• OBJECTIVE
Print the rows below, starting at the line that contains "cyan circle at" and stopping after the line that contains "blue ellipse at". Leave the pictures out.

• EXTRACTED RECORDS
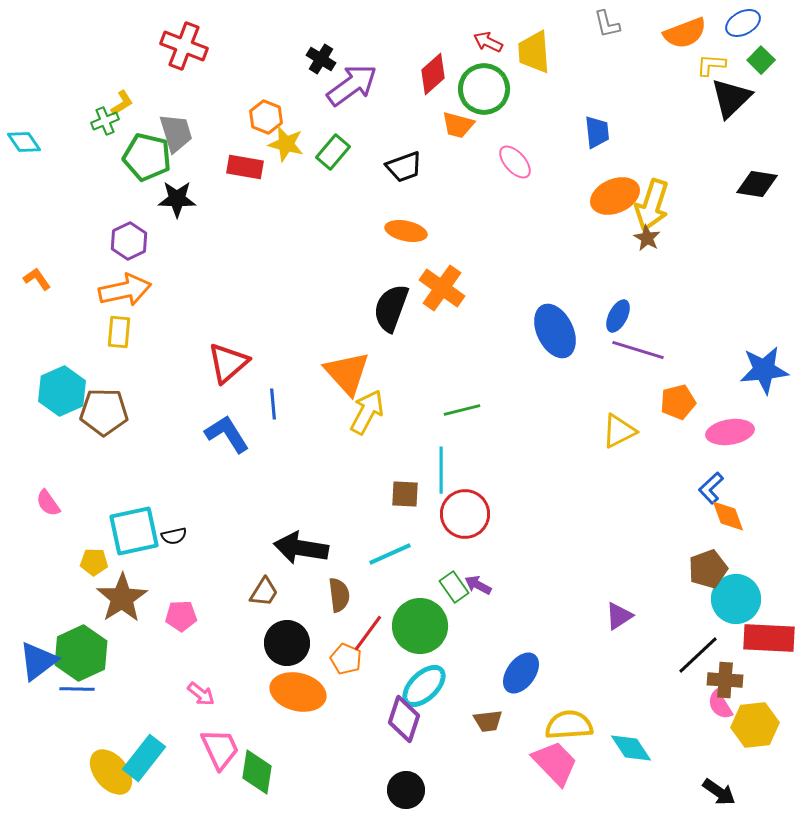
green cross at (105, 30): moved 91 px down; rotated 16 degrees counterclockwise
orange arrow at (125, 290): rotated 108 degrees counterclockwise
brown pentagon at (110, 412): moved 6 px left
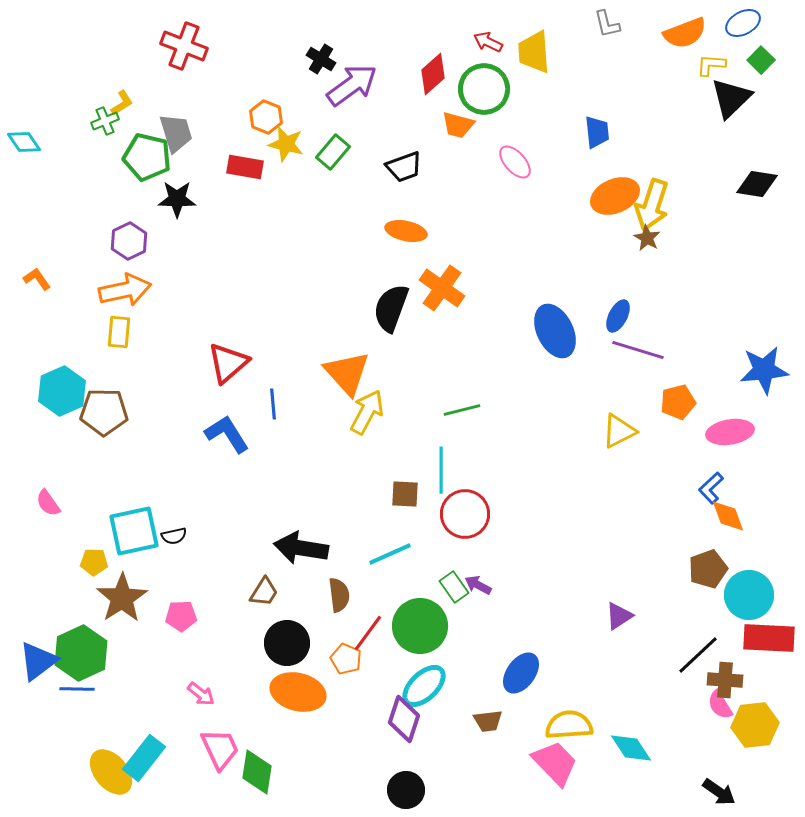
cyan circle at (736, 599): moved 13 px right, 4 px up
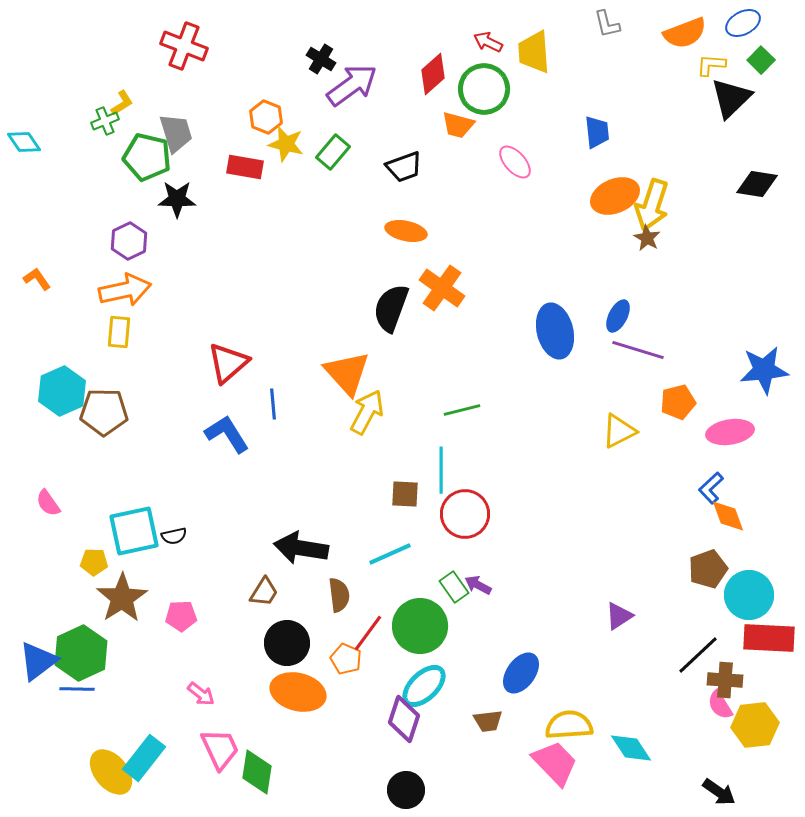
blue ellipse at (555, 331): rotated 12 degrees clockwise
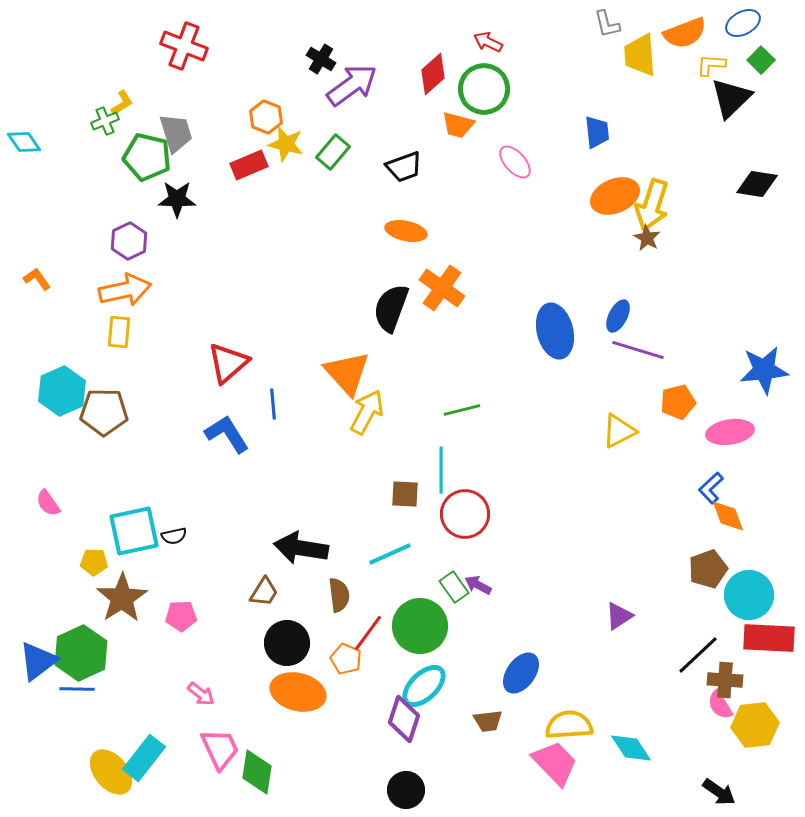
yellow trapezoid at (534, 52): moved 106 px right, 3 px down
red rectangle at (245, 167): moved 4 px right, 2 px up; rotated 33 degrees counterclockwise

--

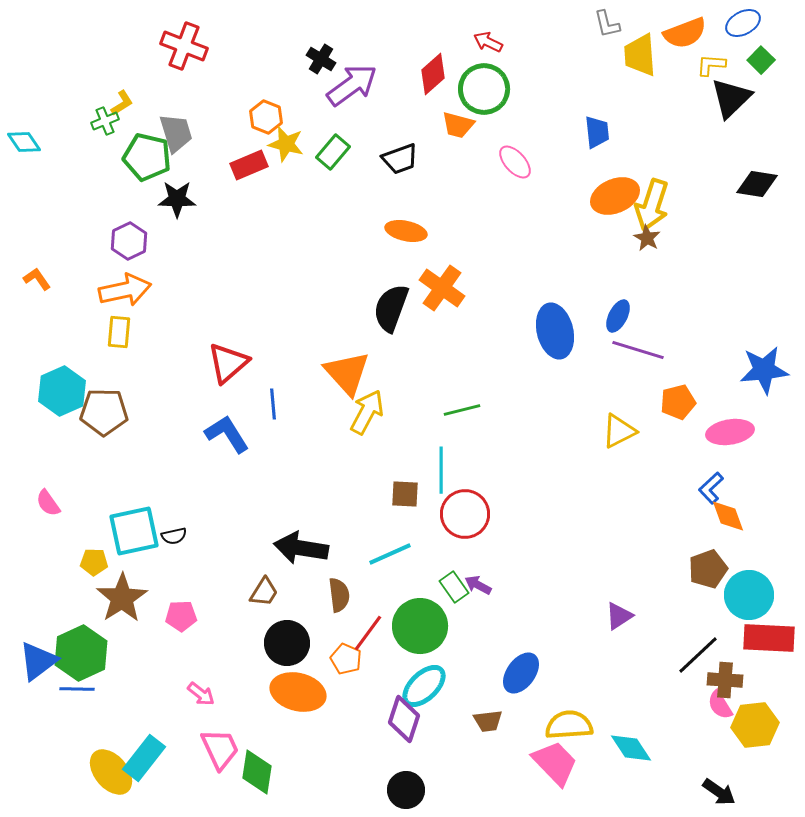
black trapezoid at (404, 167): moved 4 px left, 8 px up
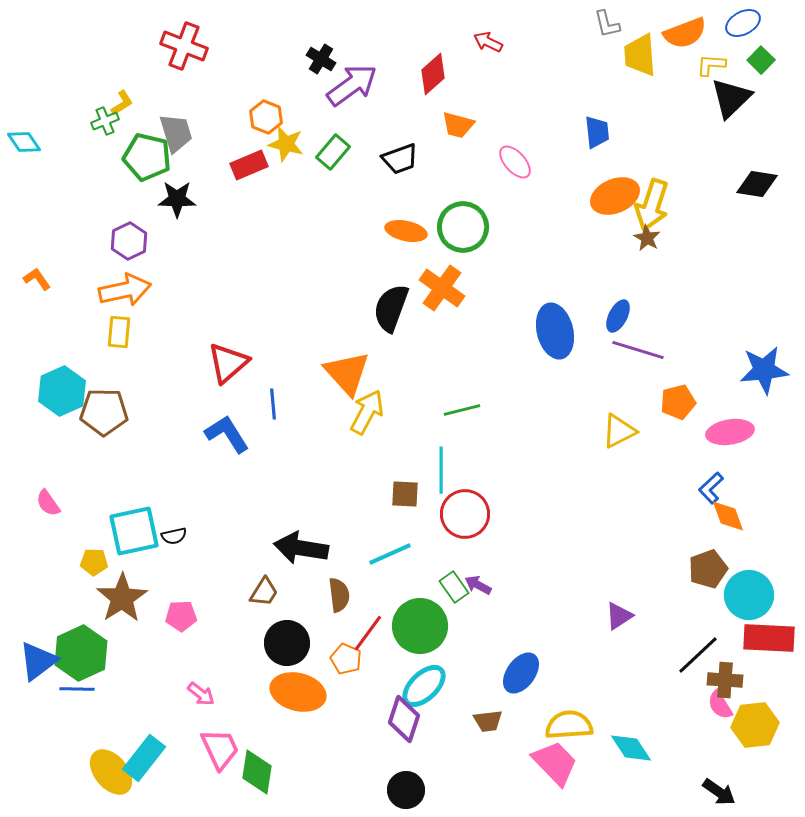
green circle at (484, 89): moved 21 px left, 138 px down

• RESULT OF THE TASK
cyan circle at (736, 599): moved 13 px right, 4 px up
blue ellipse at (555, 331): rotated 12 degrees clockwise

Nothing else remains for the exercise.